### Instructions to follow
When you spot the word "rosa" in a line of the data below, copy that line.
─── The data ───
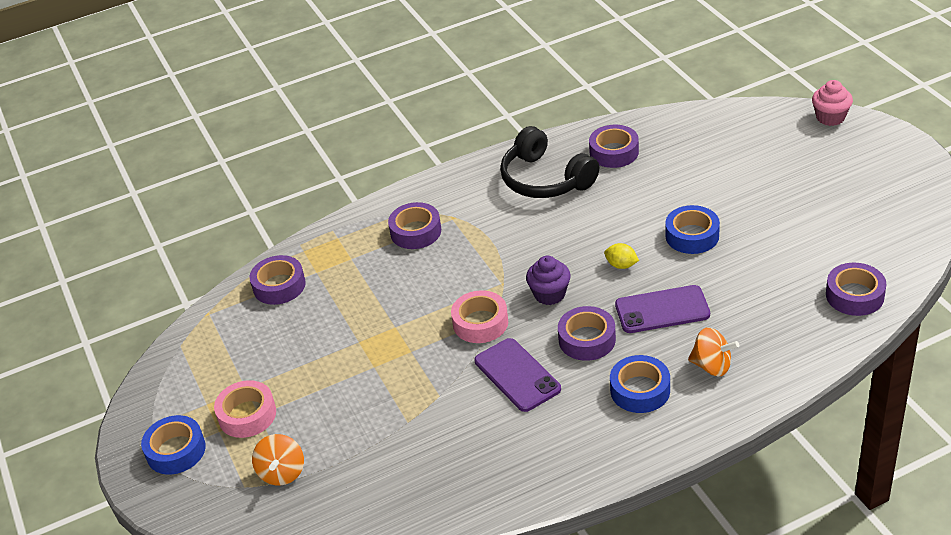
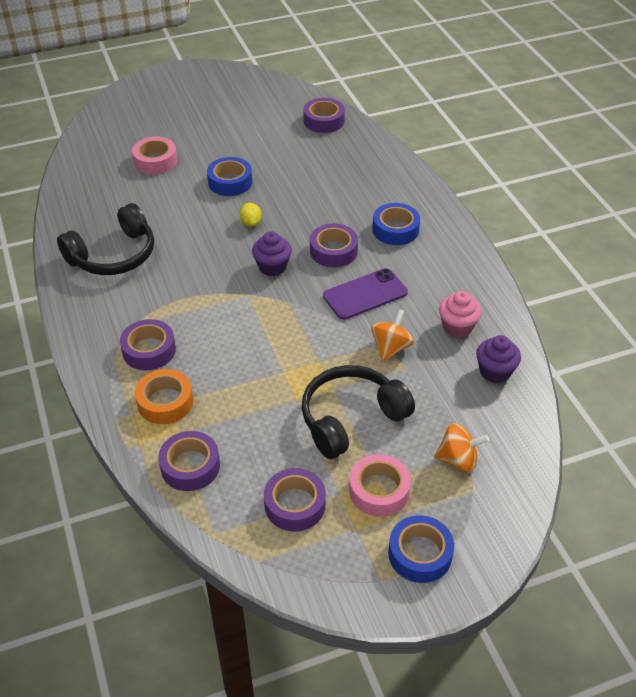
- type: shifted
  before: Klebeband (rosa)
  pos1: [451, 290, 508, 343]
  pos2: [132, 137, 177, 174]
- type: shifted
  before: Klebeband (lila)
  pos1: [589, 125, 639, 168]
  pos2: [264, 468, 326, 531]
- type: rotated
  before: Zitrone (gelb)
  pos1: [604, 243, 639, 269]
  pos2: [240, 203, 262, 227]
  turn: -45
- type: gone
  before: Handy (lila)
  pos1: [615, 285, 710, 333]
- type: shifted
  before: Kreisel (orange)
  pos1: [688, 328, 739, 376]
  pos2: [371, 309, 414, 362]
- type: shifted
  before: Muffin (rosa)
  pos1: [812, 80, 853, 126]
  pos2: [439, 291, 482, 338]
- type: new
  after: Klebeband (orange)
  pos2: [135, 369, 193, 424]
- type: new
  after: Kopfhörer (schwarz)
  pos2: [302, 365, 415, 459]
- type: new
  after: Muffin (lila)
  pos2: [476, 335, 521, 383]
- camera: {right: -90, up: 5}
───
### Written reply
  before: Klebeband (rosa)
  before: Muffin (rosa)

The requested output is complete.